• [Given information]:
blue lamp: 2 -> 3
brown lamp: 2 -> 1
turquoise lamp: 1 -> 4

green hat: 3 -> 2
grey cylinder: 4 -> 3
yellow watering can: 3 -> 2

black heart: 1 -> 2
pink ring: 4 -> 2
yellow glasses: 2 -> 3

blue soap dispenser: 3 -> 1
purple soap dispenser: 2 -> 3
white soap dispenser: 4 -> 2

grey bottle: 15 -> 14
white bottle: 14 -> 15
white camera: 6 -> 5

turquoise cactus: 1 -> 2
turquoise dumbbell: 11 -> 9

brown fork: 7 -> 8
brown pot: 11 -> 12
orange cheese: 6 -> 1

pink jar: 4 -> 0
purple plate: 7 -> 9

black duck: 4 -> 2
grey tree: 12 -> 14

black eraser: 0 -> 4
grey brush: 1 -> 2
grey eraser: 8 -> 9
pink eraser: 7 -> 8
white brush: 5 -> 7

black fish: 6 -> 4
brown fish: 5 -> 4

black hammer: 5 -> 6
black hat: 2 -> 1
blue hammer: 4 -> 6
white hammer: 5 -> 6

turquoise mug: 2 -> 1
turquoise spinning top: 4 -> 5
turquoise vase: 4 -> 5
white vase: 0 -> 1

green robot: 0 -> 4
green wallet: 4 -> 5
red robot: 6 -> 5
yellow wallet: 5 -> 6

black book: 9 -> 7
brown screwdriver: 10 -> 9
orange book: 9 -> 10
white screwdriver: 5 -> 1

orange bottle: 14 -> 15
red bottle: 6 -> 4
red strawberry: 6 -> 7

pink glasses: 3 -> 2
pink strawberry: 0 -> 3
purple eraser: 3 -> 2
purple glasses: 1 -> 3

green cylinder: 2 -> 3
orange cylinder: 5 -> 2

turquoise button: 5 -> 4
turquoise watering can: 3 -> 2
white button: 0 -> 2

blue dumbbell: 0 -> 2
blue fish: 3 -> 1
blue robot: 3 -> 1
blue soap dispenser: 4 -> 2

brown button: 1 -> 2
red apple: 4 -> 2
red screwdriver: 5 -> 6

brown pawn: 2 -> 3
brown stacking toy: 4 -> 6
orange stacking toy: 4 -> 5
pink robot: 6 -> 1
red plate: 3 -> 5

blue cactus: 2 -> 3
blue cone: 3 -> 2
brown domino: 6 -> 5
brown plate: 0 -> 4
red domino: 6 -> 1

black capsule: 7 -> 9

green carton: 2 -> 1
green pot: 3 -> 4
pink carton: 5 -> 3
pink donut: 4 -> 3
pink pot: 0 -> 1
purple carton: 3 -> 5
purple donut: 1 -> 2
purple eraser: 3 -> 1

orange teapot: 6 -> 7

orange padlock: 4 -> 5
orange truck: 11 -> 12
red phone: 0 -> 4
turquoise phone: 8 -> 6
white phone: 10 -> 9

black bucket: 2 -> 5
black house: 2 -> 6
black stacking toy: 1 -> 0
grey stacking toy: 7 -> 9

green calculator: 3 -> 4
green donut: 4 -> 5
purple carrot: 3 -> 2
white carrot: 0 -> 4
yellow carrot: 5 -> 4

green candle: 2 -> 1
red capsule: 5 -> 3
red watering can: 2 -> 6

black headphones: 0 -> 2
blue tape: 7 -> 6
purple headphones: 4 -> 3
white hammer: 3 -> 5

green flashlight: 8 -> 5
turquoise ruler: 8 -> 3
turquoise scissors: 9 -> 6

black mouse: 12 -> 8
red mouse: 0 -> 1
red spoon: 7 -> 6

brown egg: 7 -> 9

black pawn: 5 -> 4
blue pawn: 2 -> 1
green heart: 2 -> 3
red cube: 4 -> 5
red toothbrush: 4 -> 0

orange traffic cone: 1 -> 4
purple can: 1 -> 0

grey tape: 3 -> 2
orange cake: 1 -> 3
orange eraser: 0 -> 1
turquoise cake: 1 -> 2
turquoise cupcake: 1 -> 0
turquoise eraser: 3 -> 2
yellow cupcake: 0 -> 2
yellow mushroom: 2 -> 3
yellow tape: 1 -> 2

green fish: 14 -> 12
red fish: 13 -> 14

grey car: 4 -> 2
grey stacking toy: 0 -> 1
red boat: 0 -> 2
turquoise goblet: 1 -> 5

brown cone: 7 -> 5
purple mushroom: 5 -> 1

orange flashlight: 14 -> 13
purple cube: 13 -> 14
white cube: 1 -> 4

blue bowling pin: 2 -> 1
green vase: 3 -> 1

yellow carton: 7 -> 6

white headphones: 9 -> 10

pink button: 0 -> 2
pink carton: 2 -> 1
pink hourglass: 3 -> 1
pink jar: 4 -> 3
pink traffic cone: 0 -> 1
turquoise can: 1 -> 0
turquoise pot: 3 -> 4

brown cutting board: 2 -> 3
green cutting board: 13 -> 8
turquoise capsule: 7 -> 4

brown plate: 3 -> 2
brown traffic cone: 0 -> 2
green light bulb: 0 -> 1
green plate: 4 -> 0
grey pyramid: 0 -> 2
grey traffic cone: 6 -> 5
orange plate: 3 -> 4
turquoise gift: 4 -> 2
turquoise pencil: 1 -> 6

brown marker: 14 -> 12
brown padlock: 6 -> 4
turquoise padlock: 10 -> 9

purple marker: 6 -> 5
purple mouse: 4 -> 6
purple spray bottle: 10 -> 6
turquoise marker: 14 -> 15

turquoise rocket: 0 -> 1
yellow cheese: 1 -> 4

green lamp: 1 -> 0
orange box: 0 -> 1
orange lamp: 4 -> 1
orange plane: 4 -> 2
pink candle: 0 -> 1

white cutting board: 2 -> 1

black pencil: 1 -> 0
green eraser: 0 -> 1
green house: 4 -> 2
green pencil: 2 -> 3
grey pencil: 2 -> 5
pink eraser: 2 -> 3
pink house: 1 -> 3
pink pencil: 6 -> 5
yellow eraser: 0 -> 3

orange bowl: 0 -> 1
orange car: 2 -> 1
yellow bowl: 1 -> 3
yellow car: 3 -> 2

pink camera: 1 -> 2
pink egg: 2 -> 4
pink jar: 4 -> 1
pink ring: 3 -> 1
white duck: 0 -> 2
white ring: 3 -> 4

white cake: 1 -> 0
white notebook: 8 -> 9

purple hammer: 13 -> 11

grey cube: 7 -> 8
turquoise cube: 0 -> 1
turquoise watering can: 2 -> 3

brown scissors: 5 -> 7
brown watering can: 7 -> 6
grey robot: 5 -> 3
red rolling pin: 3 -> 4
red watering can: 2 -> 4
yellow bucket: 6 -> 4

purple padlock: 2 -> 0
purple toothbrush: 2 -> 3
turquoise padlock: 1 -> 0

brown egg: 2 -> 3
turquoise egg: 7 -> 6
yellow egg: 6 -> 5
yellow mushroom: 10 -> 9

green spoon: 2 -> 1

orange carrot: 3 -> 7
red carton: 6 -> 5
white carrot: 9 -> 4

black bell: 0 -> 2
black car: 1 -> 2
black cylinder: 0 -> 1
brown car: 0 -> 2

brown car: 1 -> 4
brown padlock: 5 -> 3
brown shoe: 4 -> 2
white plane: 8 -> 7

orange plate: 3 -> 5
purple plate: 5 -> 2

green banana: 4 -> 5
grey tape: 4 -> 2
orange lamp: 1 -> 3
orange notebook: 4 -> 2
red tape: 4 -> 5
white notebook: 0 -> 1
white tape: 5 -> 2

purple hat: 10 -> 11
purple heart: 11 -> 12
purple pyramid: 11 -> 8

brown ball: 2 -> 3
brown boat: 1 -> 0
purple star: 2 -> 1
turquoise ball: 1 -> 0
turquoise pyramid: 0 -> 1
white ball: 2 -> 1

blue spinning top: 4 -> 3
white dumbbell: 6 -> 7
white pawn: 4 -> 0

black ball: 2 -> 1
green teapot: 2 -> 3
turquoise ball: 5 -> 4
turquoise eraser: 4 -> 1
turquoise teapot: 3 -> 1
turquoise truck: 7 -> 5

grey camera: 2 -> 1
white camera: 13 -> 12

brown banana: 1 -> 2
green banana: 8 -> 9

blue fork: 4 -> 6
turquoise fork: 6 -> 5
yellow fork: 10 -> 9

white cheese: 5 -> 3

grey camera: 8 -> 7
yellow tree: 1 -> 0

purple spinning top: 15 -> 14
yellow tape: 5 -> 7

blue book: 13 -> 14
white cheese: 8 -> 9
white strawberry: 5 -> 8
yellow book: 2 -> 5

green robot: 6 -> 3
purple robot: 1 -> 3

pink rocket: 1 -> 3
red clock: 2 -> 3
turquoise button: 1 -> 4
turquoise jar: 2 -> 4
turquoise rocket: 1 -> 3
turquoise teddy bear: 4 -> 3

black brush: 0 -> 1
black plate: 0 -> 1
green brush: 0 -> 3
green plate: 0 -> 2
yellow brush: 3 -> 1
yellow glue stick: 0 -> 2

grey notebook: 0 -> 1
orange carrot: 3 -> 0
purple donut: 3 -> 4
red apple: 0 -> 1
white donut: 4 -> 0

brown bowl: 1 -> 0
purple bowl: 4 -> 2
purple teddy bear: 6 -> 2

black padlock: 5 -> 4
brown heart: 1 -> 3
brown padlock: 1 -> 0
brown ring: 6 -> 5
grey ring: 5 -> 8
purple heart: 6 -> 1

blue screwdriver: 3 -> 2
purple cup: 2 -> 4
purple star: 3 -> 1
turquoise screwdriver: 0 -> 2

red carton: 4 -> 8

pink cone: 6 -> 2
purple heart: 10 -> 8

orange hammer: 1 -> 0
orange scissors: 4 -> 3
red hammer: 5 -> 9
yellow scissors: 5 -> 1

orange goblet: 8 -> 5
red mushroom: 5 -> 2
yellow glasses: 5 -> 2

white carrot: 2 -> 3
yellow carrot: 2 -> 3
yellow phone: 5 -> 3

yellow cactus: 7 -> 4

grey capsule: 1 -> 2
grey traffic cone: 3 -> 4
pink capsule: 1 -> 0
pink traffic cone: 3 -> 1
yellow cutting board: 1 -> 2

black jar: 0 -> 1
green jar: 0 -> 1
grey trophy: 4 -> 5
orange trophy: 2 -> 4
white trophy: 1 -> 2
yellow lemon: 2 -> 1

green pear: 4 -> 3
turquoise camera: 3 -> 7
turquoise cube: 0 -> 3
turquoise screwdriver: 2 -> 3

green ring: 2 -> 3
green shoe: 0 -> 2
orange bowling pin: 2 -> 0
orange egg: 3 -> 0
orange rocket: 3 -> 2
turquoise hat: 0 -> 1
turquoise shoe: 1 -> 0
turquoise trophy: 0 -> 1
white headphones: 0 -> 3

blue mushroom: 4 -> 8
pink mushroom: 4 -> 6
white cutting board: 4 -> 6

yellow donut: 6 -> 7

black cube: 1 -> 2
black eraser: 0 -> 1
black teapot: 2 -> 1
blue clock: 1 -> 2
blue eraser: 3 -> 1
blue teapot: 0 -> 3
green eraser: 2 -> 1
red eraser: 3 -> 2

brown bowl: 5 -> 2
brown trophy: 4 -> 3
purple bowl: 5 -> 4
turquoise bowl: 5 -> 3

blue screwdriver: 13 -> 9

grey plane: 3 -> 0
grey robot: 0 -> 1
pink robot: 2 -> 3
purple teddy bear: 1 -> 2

• [What to work on]: Using the data above, reproduce exactly the lines between those holding "red toothbrush: 4 -> 0" and "purple cube: 13 -> 14", inclusive, and no others.

• [Task output]:
red toothbrush: 4 -> 0

orange traffic cone: 1 -> 4
purple can: 1 -> 0

grey tape: 3 -> 2
orange cake: 1 -> 3
orange eraser: 0 -> 1
turquoise cake: 1 -> 2
turquoise cupcake: 1 -> 0
turquoise eraser: 3 -> 2
yellow cupcake: 0 -> 2
yellow mushroom: 2 -> 3
yellow tape: 1 -> 2

green fish: 14 -> 12
red fish: 13 -> 14

grey car: 4 -> 2
grey stacking toy: 0 -> 1
red boat: 0 -> 2
turquoise goblet: 1 -> 5

brown cone: 7 -> 5
purple mushroom: 5 -> 1

orange flashlight: 14 -> 13
purple cube: 13 -> 14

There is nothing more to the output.